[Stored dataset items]
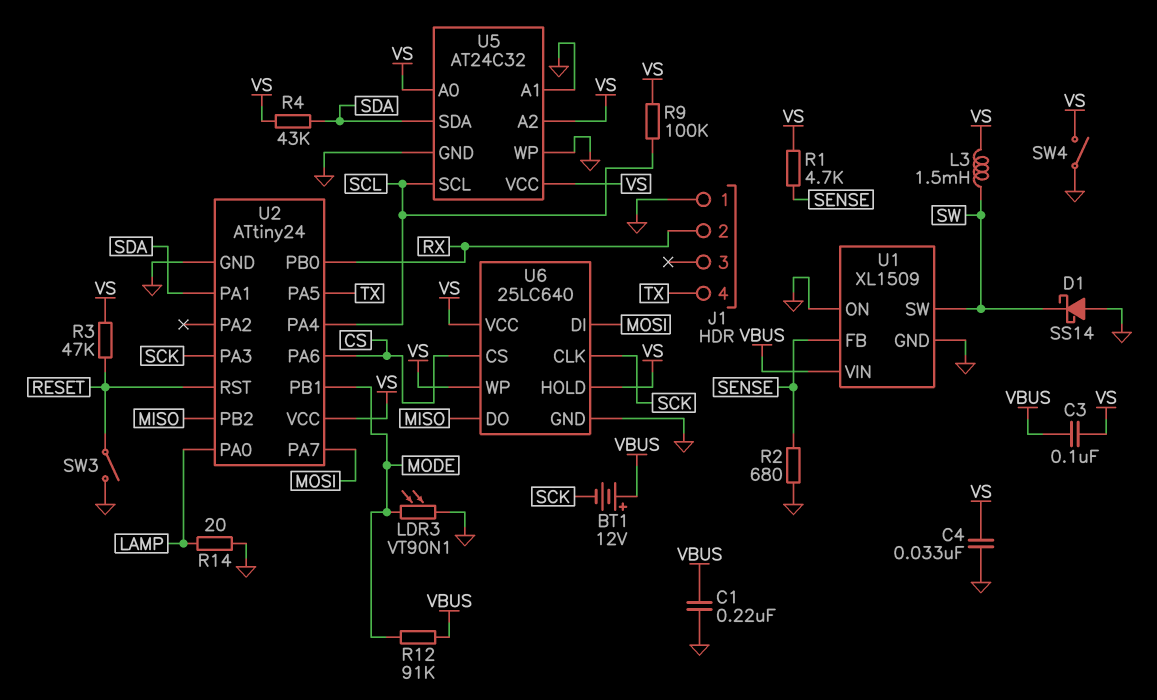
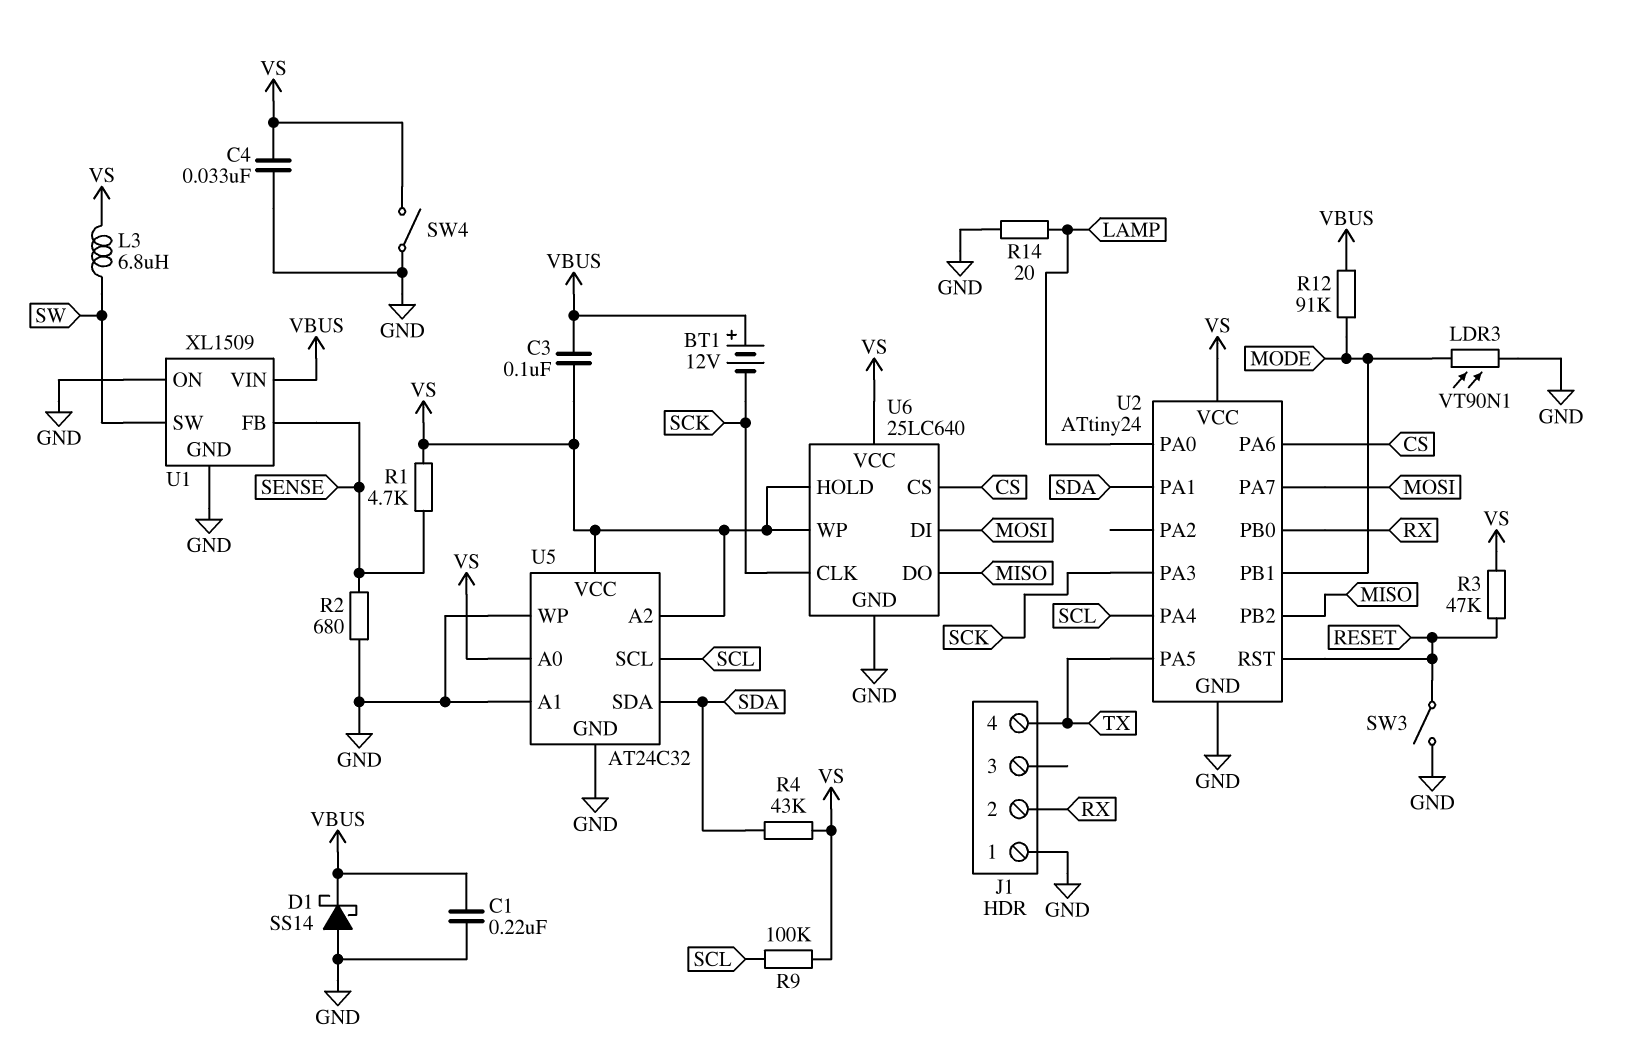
D1: schottky SS14 (A GND, K SW) -> schottky SS14 (A GND, K VBUS)
L3: 1.5mH (SW, VS) -> 6.8uH (SW, VS)

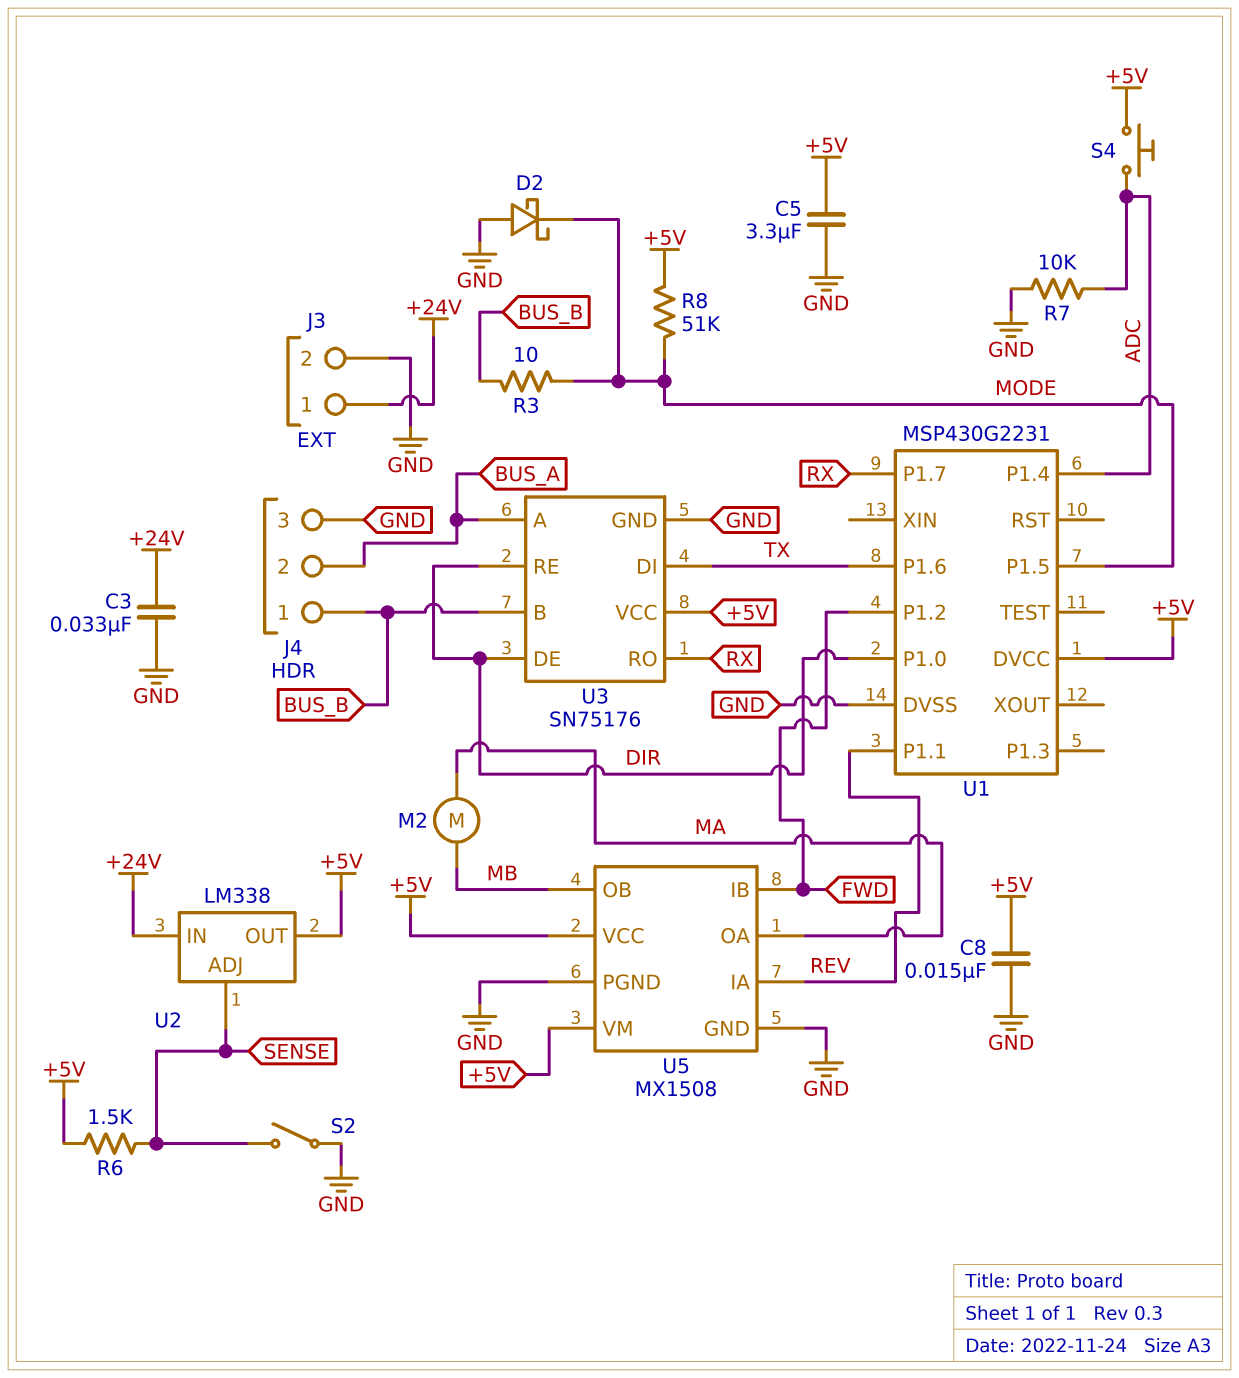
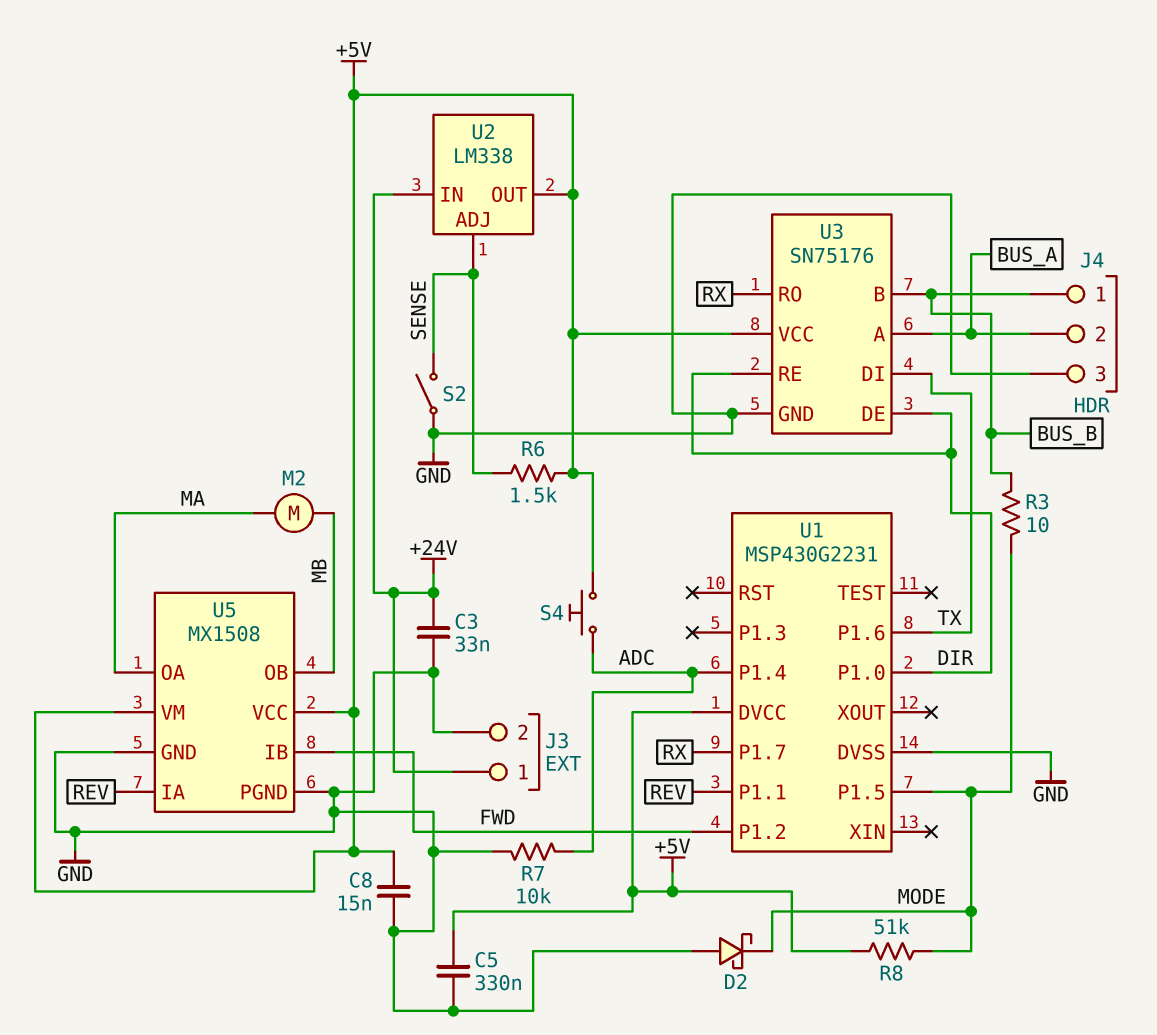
C5: 3.3uF (+5V, GND) -> 330nF (+5V, GND)

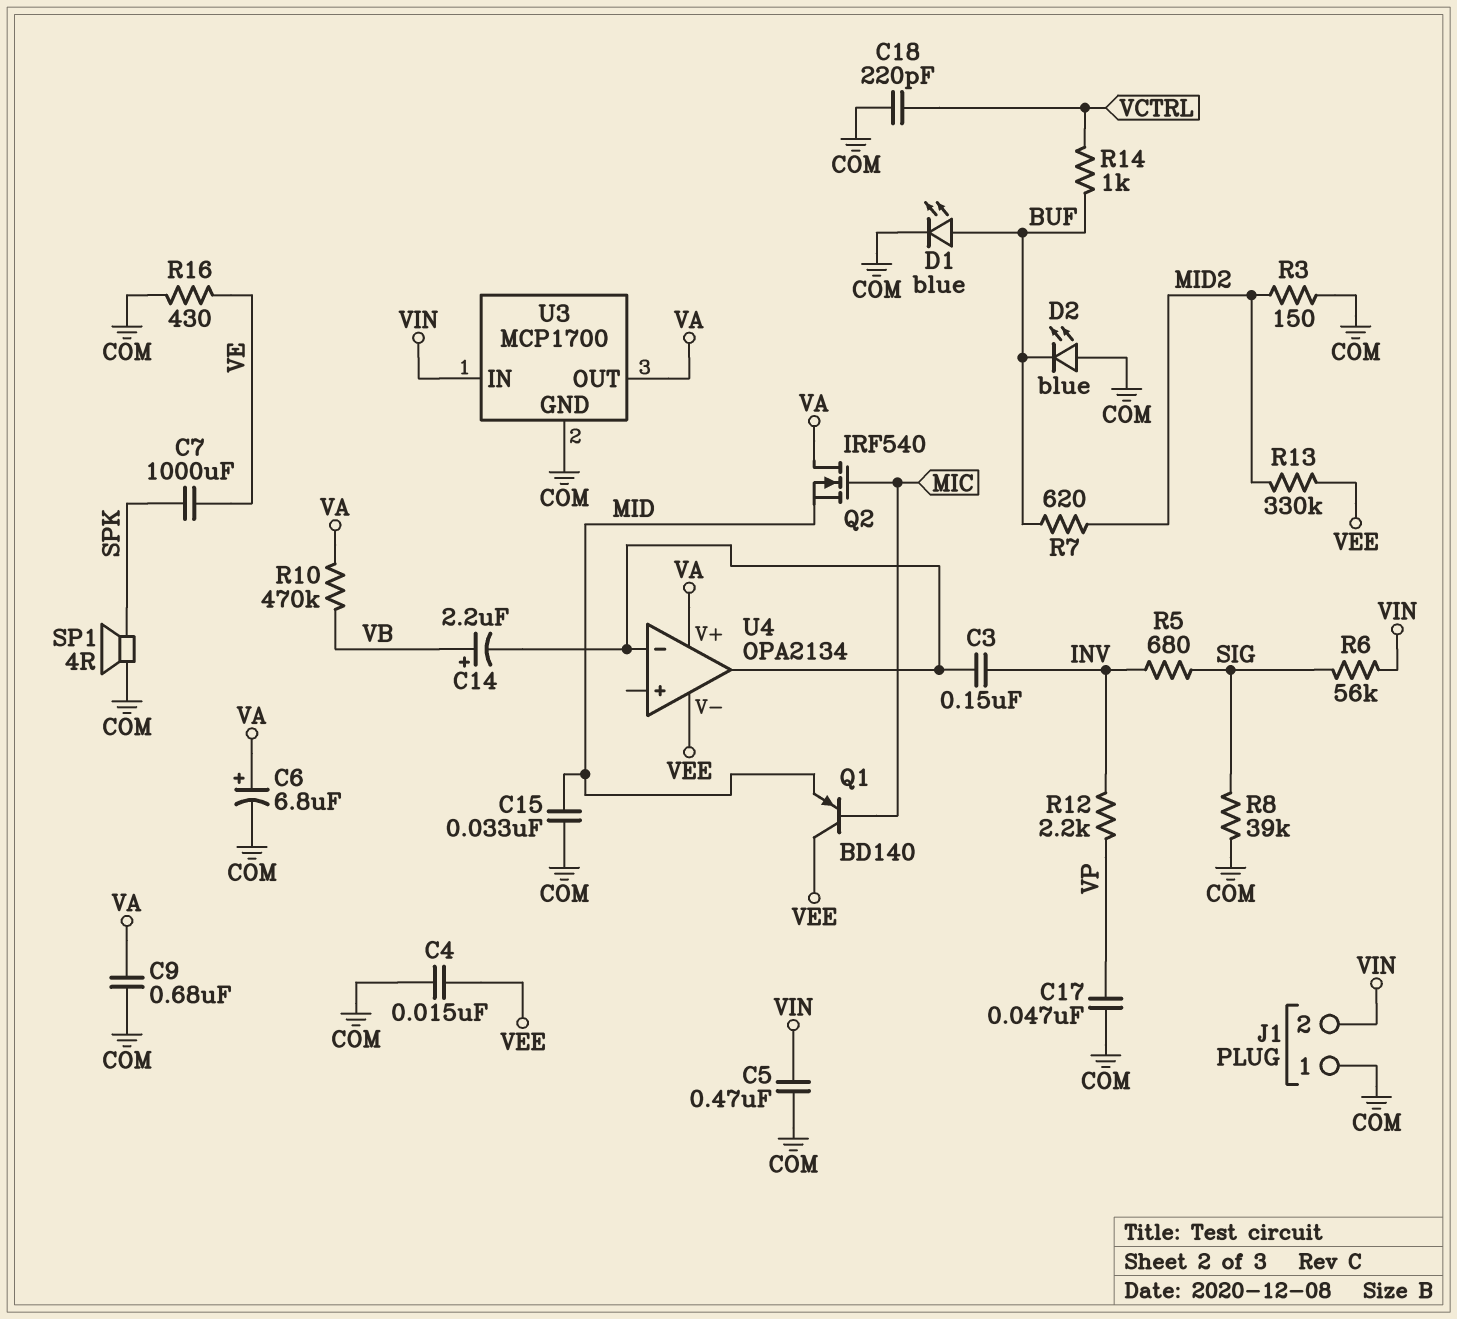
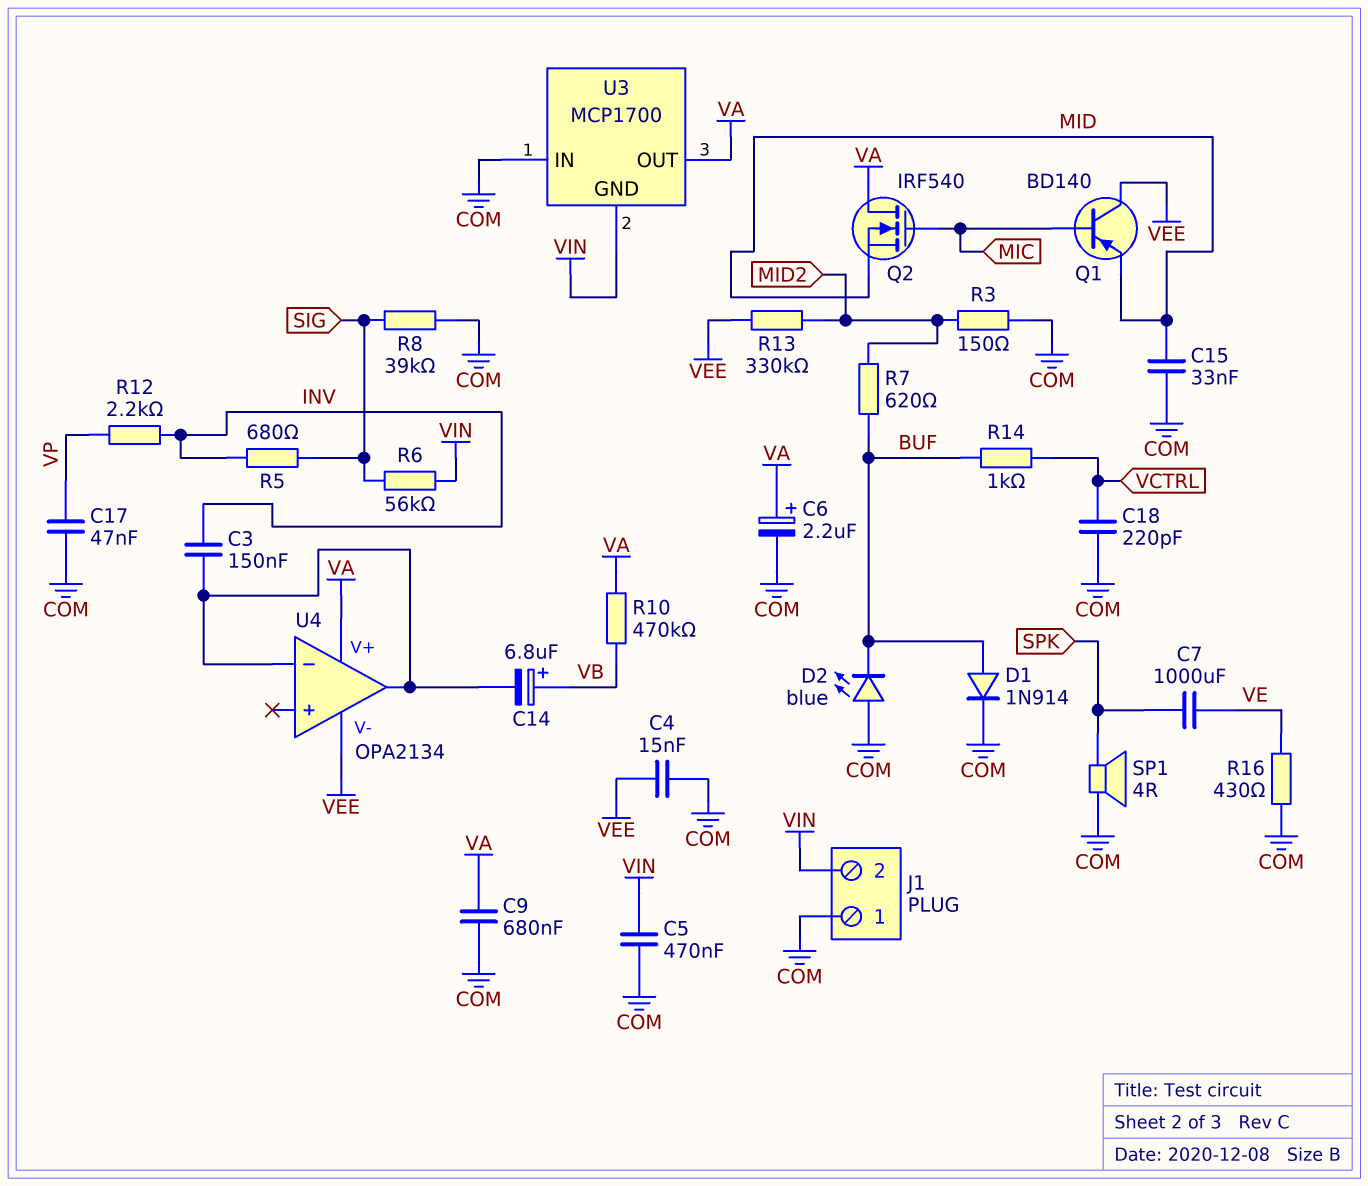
C6: 6.8uF (plus VA, minus COM) -> 2.2uF (plus VA, minus COM)
C14: 2.2uF (plus VB, minus U4/in-) -> 6.8uF (plus VB, minus U4/in-)
D1: LED blue (A BUF, K COM) -> diode 1N914 (A BUF, K COM)
U3 pin GND: COM -> VIN
U3 pin IN: VIN -> COM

◆ EXERCISE OBJECTIVE
Copy out the data verbatim, excluding the pictures.

◆ ANSWER TO THIS PROBLEM
D1: schottky SS14 (A GND, K SW) -> schottky SS14 (A GND, K VBUS)
L3: 1.5mH (SW, VS) -> 6.8uH (SW, VS)

C5: 3.3uF (+5V, GND) -> 330nF (+5V, GND)

C6: 6.8uF (plus VA, minus COM) -> 2.2uF (plus VA, minus COM)
C14: 2.2uF (plus VB, minus U4/in-) -> 6.8uF (plus VB, minus U4/in-)
D1: LED blue (A BUF, K COM) -> diode 1N914 (A BUF, K COM)
U3 pin GND: COM -> VIN
U3 pin IN: VIN -> COM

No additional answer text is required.